How to complete this task: Scan the material for "orange". Copy every line it appears in.

☆ ☆ ☆ ☆ ☆

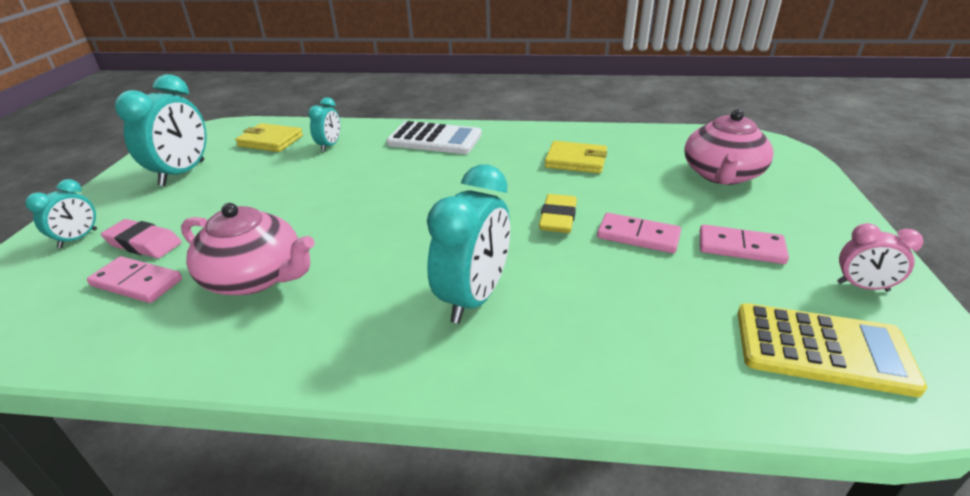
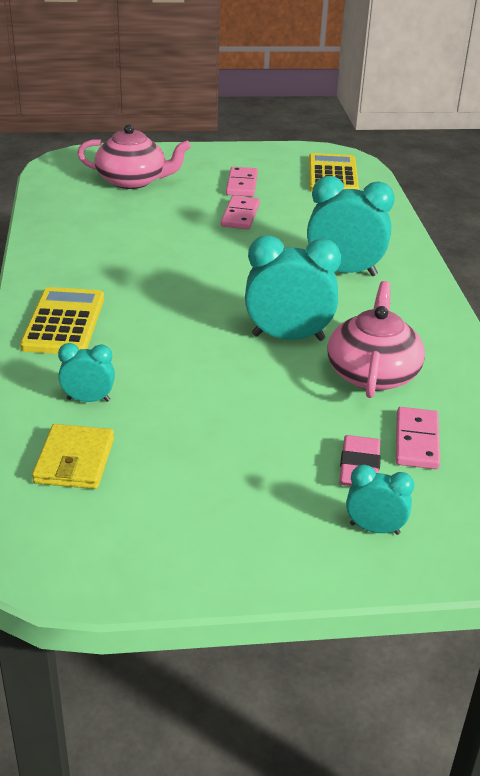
camera: 105 degrees left, 0 degrees up
turquoise clock [115,74,207,186] -> turquoise clock moved to [245,235,341,341]
white calculator [386,121,482,154] -> yellow calculator [20,287,104,354]
yellow eraser [539,194,577,233] -> none
yellow wallet [545,141,607,174] -> none
pink clock [837,223,924,292] -> none

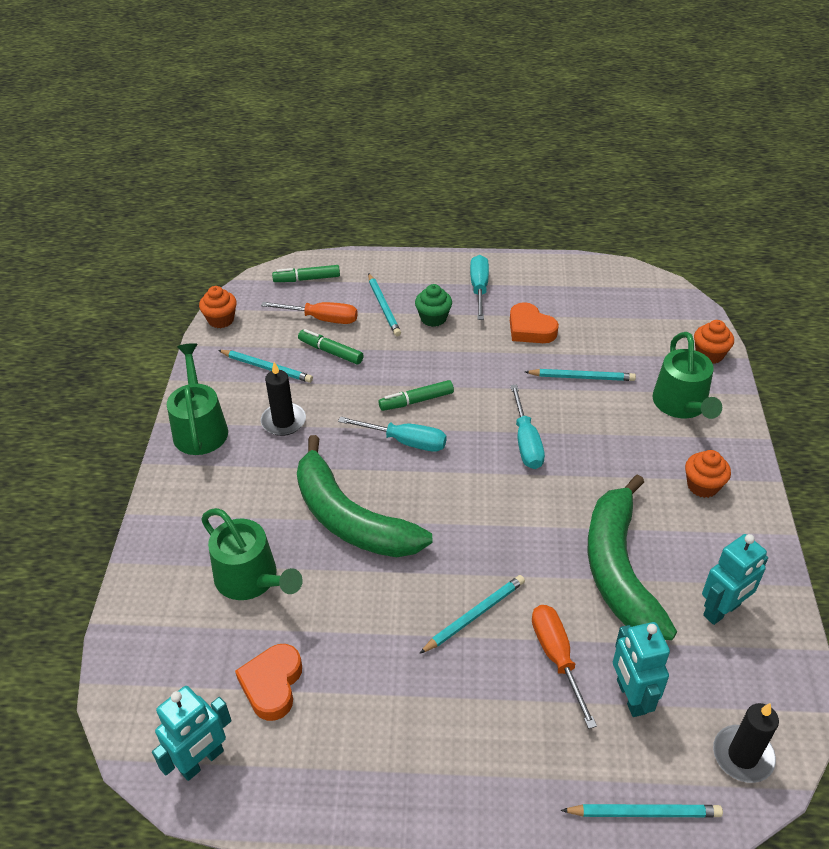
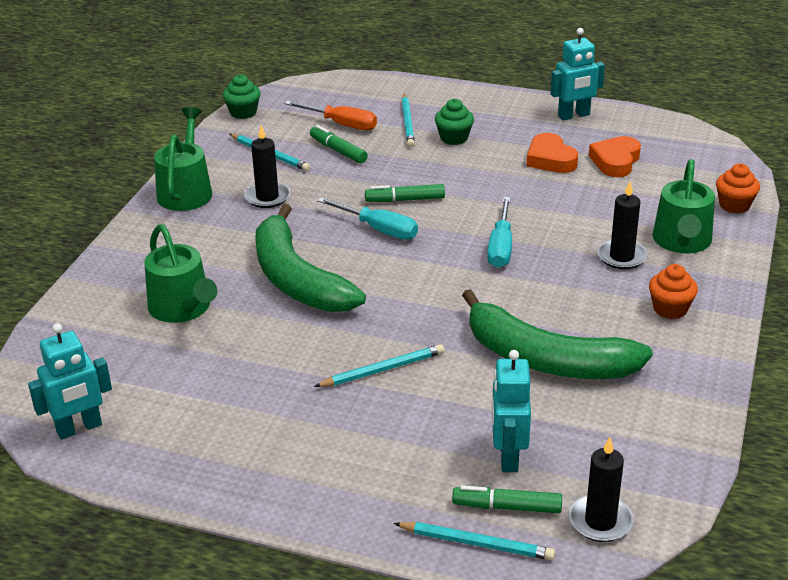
camera: 15 degrees right, 10 degrees down
orange cupcake [199,286,237,328] -> green cupcake [223,74,261,119]
orange heart [235,644,302,721] -> orange heart moved to [589,136,641,177]
green marker [272,265,340,282] -> green marker moved to [452,486,562,513]
turquoise screwdriver [470,255,489,320] -> none
turquoise pencil [525,369,636,381] -> none
orange screwdriver [532,605,597,729] -> none
green banana [588,474,677,640] -> green banana turned 75 degrees counterclockwise [462,289,653,379]
turquoise robot [702,534,768,625] -> turquoise robot moved to [551,28,605,121]
none -> black candle [597,181,648,269]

☆ ☆ ☆ ☆ ☆

Answer area:
orange cupcake [199,286,237,328] -> green cupcake [223,74,261,119]
orange heart [235,644,302,721] -> orange heart moved to [589,136,641,177]
orange screwdriver [532,605,597,729] -> none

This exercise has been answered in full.